Top of ENTRIES SUPPLIED

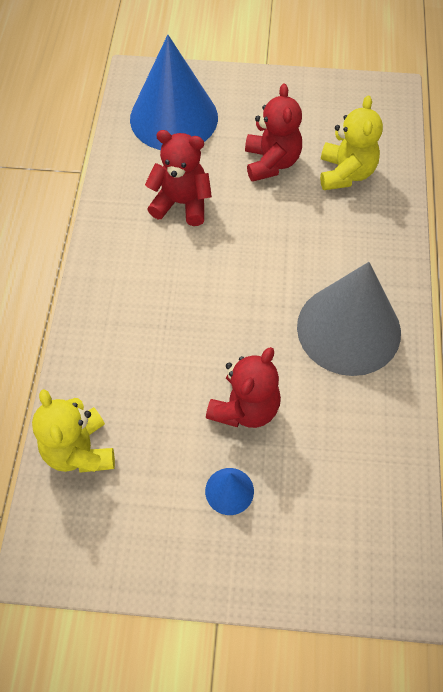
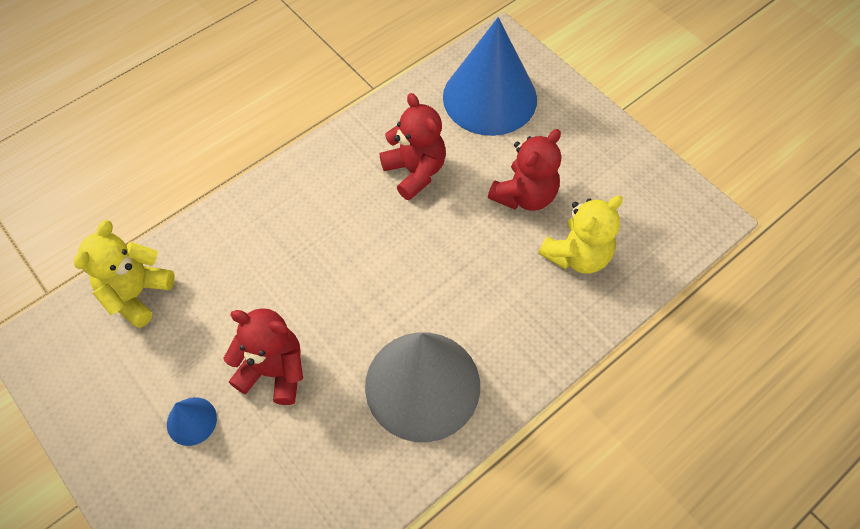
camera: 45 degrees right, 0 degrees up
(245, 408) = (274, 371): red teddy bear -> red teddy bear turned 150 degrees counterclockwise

Bottom of ENTRIES SUPPLIED
Top of ENTRIES SUPPLIED

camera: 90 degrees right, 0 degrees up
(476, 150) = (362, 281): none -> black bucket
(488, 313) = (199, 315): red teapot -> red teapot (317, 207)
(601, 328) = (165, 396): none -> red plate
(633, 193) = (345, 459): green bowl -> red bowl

Bottom of ENTRIES SUPPLIED
Top of ENTRIES SUPPLIED

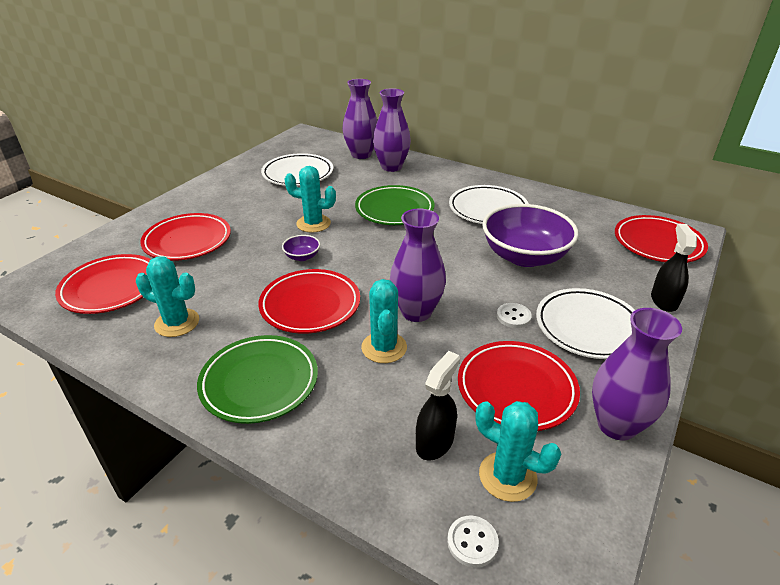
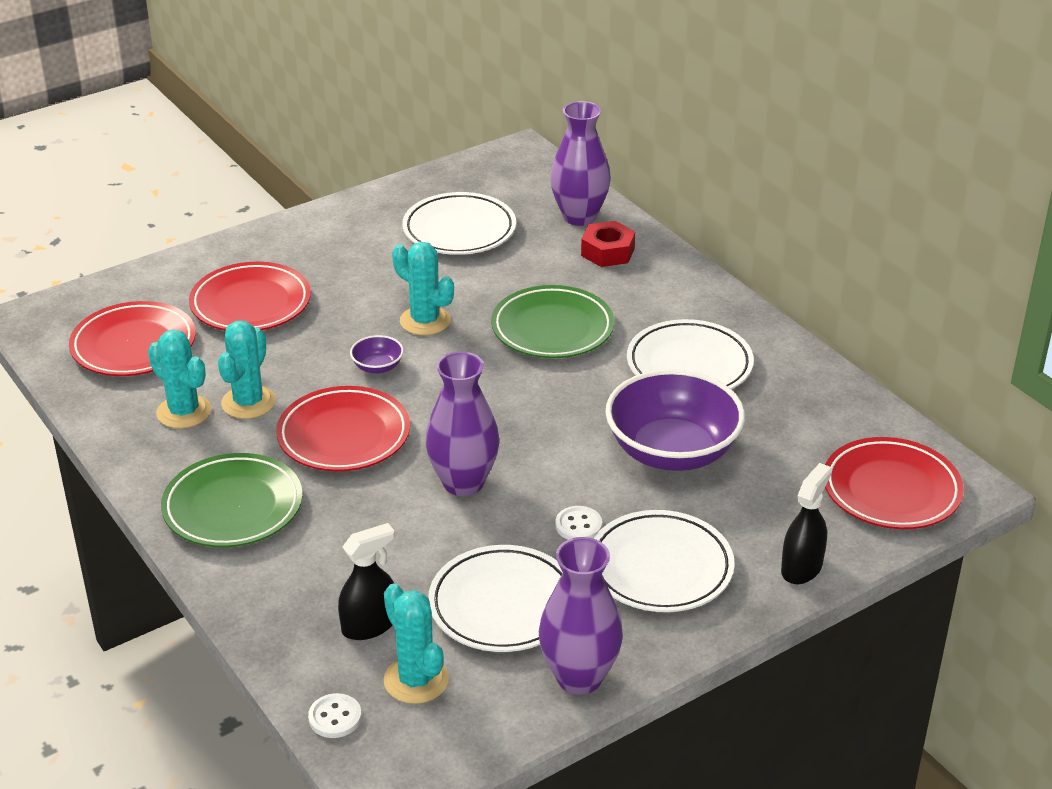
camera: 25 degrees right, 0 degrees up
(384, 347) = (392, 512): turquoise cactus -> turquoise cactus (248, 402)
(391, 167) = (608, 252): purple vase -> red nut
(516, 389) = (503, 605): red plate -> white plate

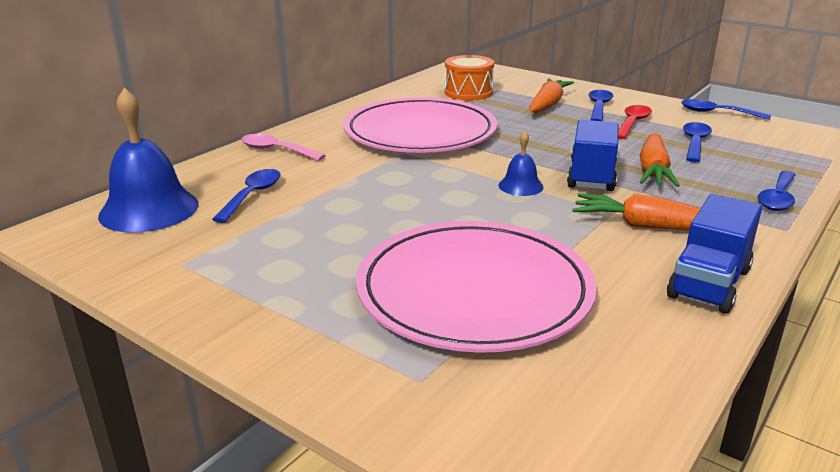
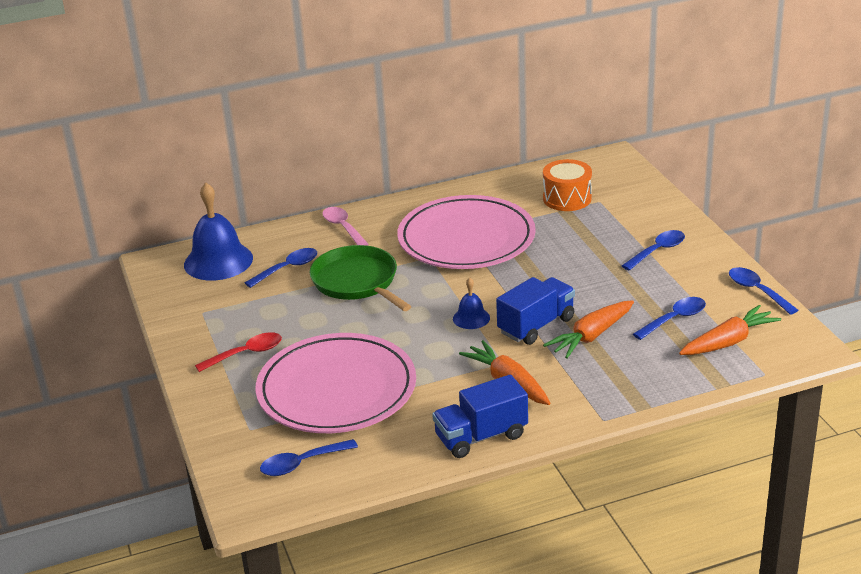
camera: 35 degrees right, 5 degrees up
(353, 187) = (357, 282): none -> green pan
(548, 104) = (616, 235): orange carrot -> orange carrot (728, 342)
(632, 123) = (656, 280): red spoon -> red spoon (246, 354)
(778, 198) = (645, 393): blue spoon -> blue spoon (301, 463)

Bottom of ENTRIES SUPPLIED

**WHAT YOU WILL DO:** From the data above, return every line from the line that has "(476, 150) = (362, 281): none -> black bucket" up to and including the line that has "(633, 193) = (345, 459): green", exactly.

**REPLY:**
(476, 150) = (362, 281): none -> black bucket
(488, 313) = (199, 315): red teapot -> red teapot (317, 207)
(601, 328) = (165, 396): none -> red plate
(633, 193) = (345, 459): green bowl -> red bowl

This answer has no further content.